Data items:
┌──
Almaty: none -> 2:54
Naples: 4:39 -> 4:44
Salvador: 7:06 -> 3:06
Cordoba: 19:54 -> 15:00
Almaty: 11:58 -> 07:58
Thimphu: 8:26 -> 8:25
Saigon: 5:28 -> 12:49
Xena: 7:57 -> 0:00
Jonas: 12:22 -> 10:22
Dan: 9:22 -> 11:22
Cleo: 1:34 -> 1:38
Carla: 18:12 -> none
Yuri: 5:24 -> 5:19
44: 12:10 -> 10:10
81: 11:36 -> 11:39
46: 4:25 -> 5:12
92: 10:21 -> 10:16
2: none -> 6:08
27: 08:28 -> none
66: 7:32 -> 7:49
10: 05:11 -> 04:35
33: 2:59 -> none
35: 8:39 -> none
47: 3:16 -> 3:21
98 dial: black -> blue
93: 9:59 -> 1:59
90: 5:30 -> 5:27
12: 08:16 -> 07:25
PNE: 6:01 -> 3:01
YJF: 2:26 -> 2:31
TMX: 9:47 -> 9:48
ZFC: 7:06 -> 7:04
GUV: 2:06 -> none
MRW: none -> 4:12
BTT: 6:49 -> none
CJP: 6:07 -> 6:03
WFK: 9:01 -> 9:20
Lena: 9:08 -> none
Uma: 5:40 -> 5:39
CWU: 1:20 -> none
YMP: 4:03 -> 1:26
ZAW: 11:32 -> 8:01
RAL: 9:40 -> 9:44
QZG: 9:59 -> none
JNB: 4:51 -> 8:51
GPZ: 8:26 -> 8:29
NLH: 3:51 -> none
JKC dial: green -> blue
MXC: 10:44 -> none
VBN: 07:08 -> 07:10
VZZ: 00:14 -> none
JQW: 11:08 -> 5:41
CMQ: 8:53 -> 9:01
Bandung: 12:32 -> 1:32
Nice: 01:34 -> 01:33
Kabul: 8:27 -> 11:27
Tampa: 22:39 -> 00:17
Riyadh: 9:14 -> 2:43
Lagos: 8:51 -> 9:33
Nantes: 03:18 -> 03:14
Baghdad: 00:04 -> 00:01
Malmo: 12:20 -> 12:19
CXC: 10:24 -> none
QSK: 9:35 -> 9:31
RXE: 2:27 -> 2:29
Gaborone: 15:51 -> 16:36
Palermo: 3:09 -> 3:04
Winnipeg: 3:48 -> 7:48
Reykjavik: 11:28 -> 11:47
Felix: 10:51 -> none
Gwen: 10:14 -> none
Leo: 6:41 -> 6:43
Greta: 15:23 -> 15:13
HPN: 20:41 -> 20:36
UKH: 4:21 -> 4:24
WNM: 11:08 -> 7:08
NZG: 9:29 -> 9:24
└──
**Given task**: Duplicate every one of the data items line for line, without changing a single character.

**The answer**:
Almaty: none -> 2:54
Naples: 4:39 -> 4:44
Salvador: 7:06 -> 3:06
Cordoba: 19:54 -> 15:00
Almaty: 11:58 -> 07:58
Thimphu: 8:26 -> 8:25
Saigon: 5:28 -> 12:49
Xena: 7:57 -> 0:00
Jonas: 12:22 -> 10:22
Dan: 9:22 -> 11:22
Cleo: 1:34 -> 1:38
Carla: 18:12 -> none
Yuri: 5:24 -> 5:19
44: 12:10 -> 10:10
81: 11:36 -> 11:39
46: 4:25 -> 5:12
92: 10:21 -> 10:16
2: none -> 6:08
27: 08:28 -> none
66: 7:32 -> 7:49
10: 05:11 -> 04:35
33: 2:59 -> none
35: 8:39 -> none
47: 3:16 -> 3:21
98 dial: black -> blue
93: 9:59 -> 1:59
90: 5:30 -> 5:27
12: 08:16 -> 07:25
PNE: 6:01 -> 3:01
YJF: 2:26 -> 2:31
TMX: 9:47 -> 9:48
ZFC: 7:06 -> 7:04
GUV: 2:06 -> none
MRW: none -> 4:12
BTT: 6:49 -> none
CJP: 6:07 -> 6:03
WFK: 9:01 -> 9:20
Lena: 9:08 -> none
Uma: 5:40 -> 5:39
CWU: 1:20 -> none
YMP: 4:03 -> 1:26
ZAW: 11:32 -> 8:01
RAL: 9:40 -> 9:44
QZG: 9:59 -> none
JNB: 4:51 -> 8:51
GPZ: 8:26 -> 8:29
NLH: 3:51 -> none
JKC dial: green -> blue
MXC: 10:44 -> none
VBN: 07:08 -> 07:10
VZZ: 00:14 -> none
JQW: 11:08 -> 5:41
CMQ: 8:53 -> 9:01
Bandung: 12:32 -> 1:32
Nice: 01:34 -> 01:33
Kabul: 8:27 -> 11:27
Tampa: 22:39 -> 00:17
Riyadh: 9:14 -> 2:43
Lagos: 8:51 -> 9:33
Nantes: 03:18 -> 03:14
Baghdad: 00:04 -> 00:01
Malmo: 12:20 -> 12:19
CXC: 10:24 -> none
QSK: 9:35 -> 9:31
RXE: 2:27 -> 2:29
Gaborone: 15:51 -> 16:36
Palermo: 3:09 -> 3:04
Winnipeg: 3:48 -> 7:48
Reykjavik: 11:28 -> 11:47
Felix: 10:51 -> none
Gwen: 10:14 -> none
Leo: 6:41 -> 6:43
Greta: 15:23 -> 15:13
HPN: 20:41 -> 20:36
UKH: 4:21 -> 4:24
WNM: 11:08 -> 7:08
NZG: 9:29 -> 9:24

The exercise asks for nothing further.